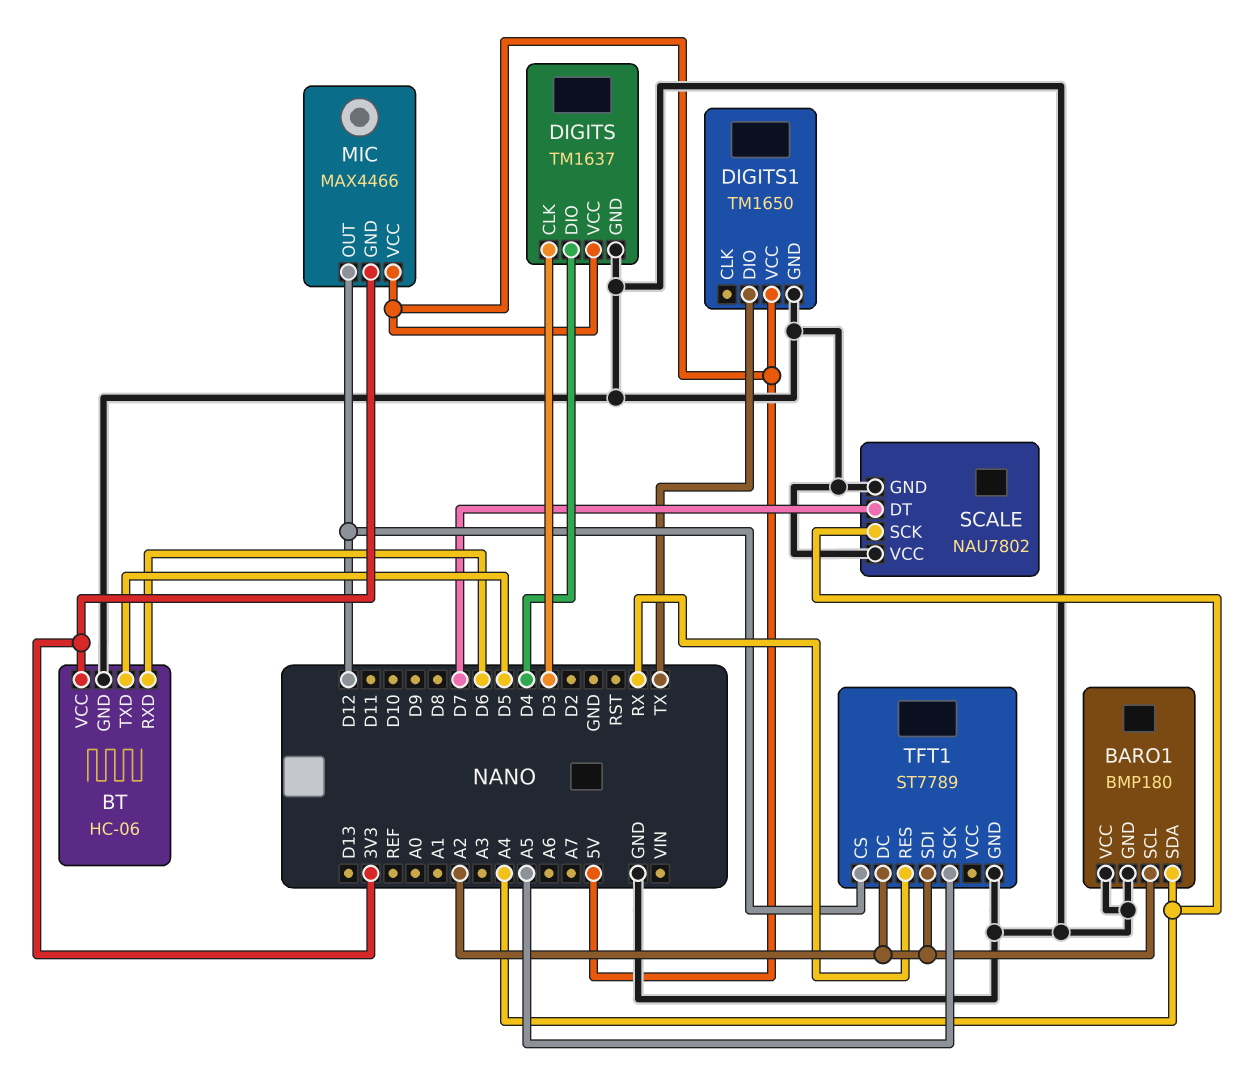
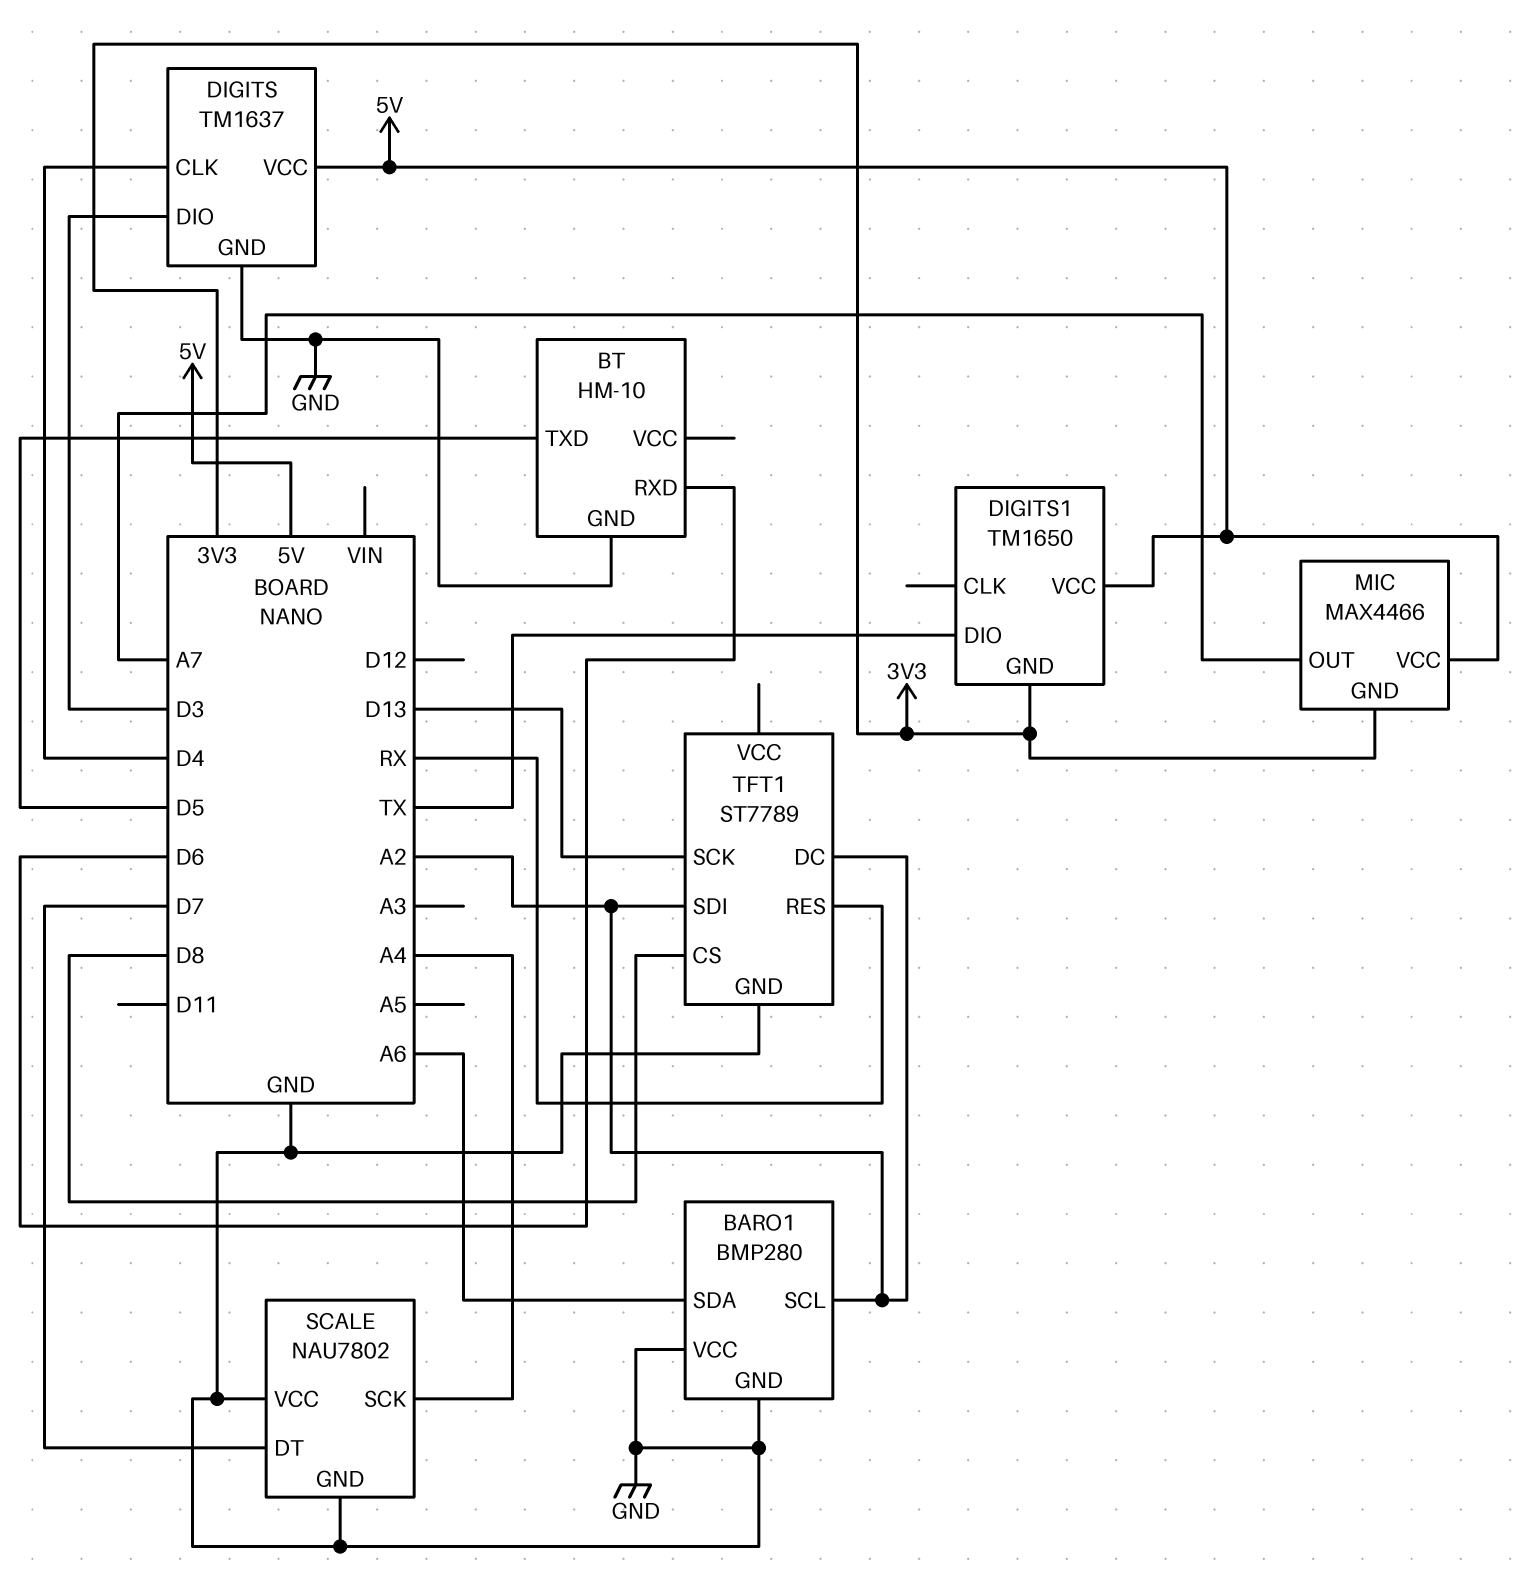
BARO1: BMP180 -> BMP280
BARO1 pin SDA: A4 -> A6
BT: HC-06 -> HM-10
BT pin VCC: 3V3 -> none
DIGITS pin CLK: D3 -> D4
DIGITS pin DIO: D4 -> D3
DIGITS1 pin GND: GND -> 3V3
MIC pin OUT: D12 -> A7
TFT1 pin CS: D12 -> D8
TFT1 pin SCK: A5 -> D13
════
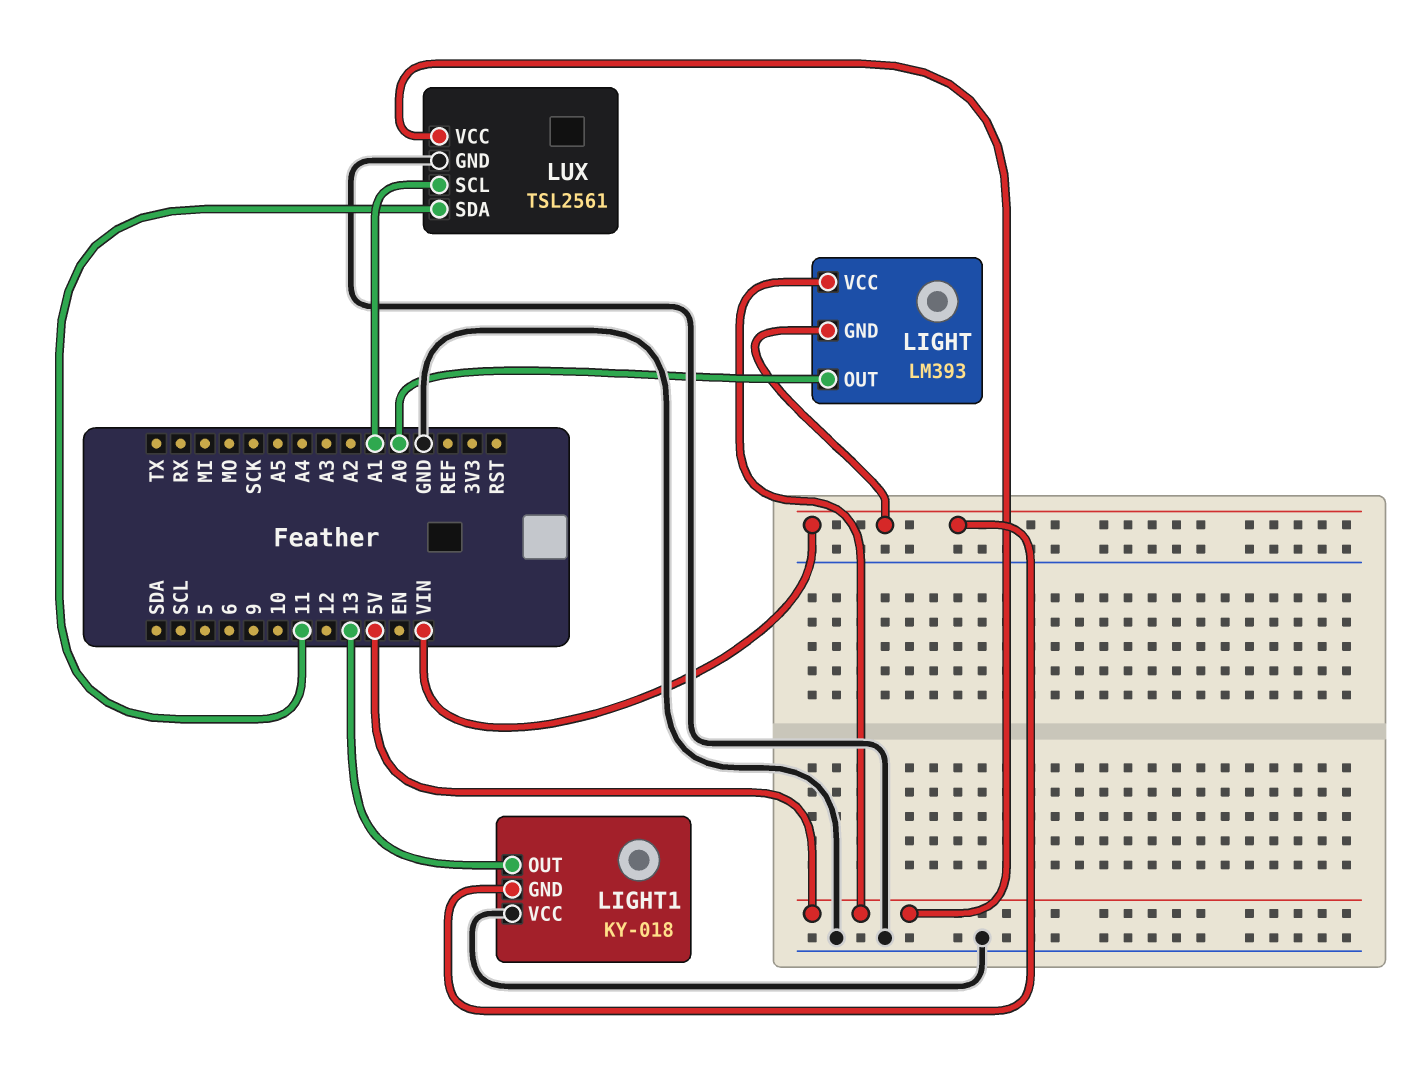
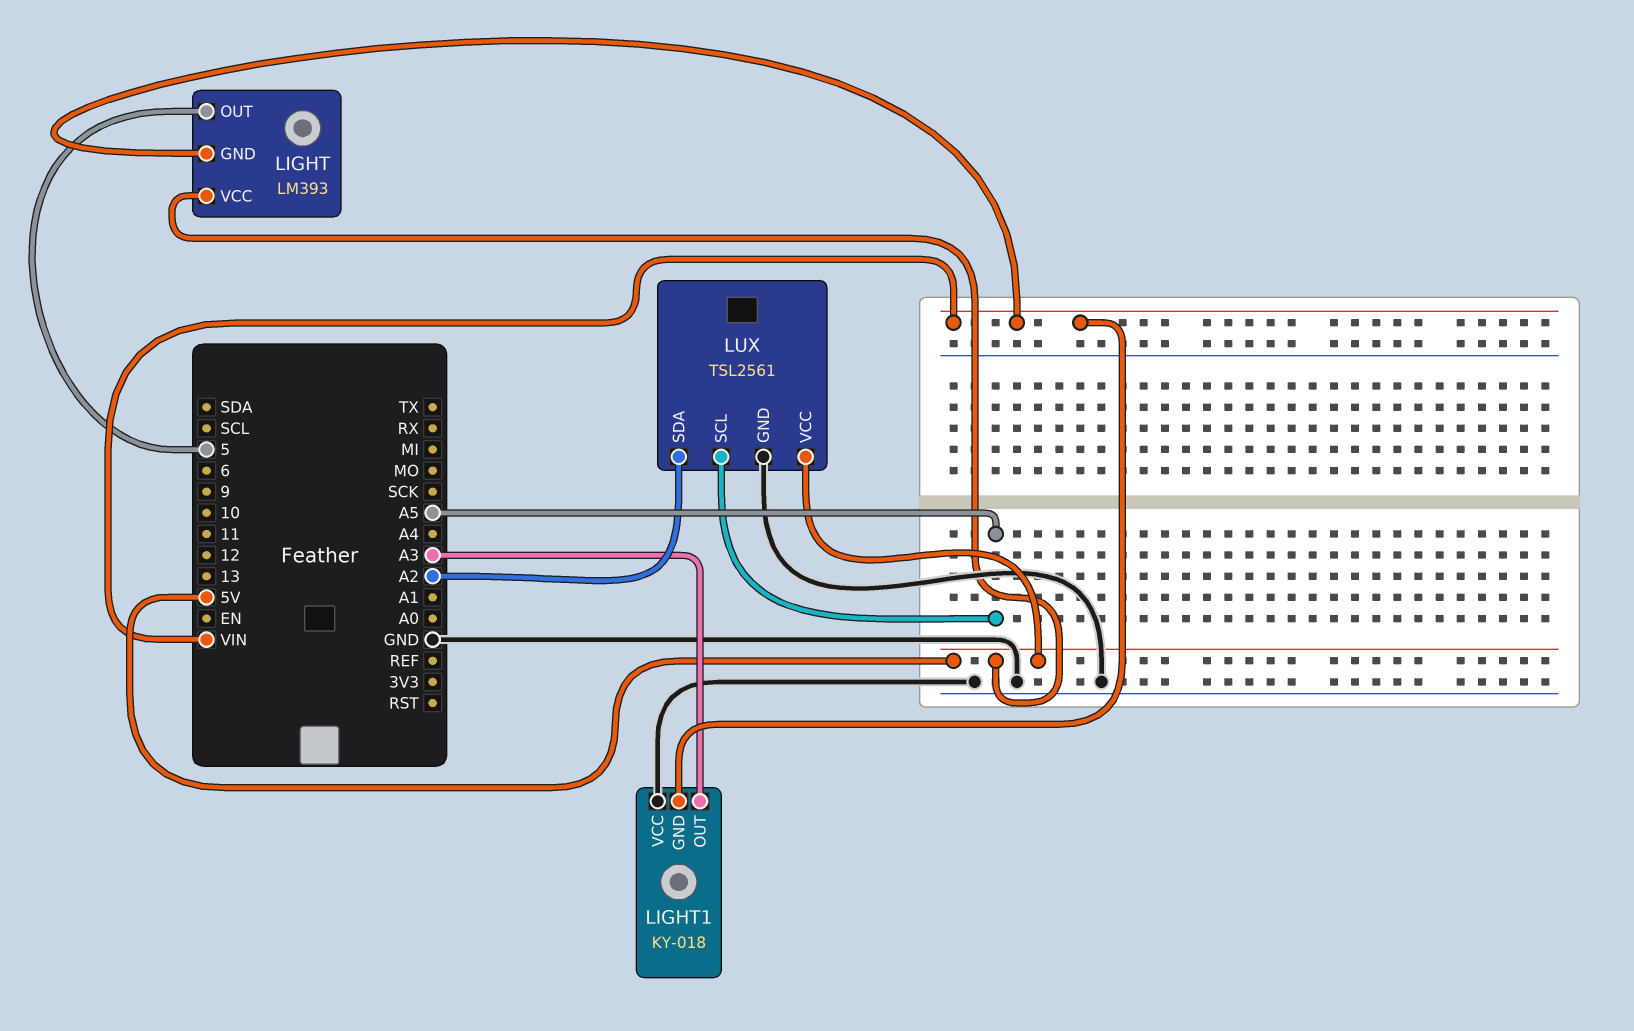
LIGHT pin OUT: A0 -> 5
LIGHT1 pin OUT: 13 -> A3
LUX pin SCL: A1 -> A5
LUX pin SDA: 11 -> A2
════
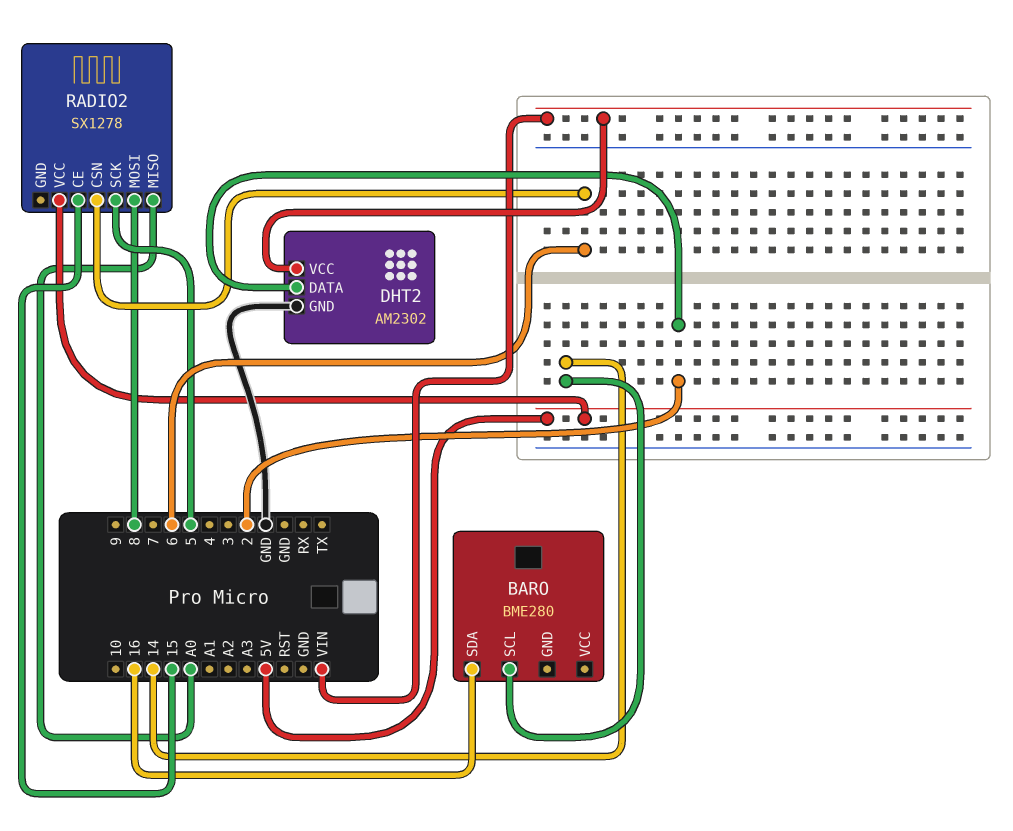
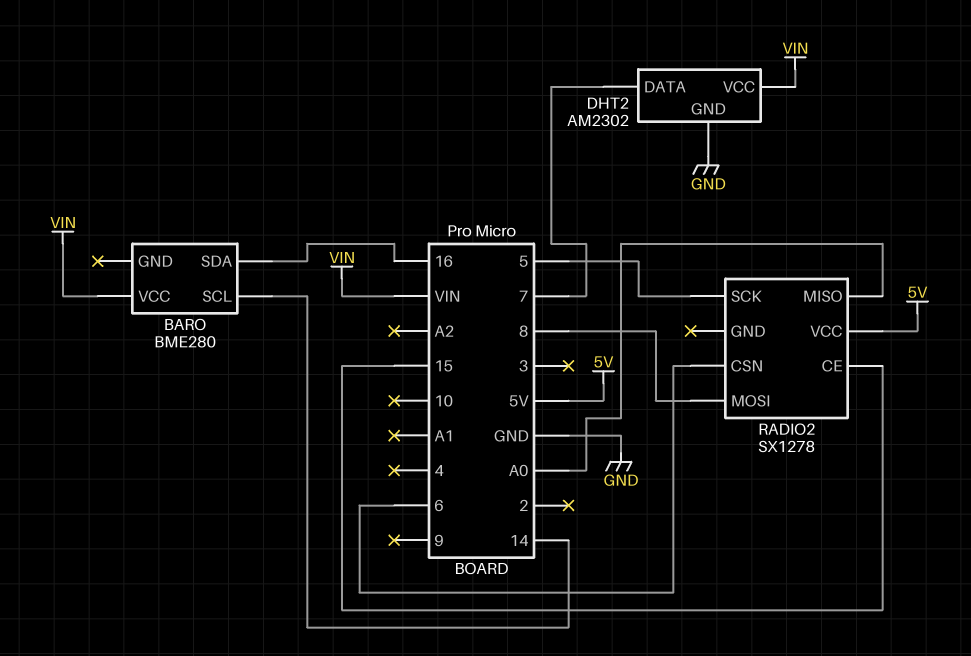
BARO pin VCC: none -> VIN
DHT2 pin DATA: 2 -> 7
════
▶ What you should do
Each line above that includes the word "none" is to be copied.

▶ Your response
BT pin VCC: 3V3 -> none
BARO pin VCC: none -> VIN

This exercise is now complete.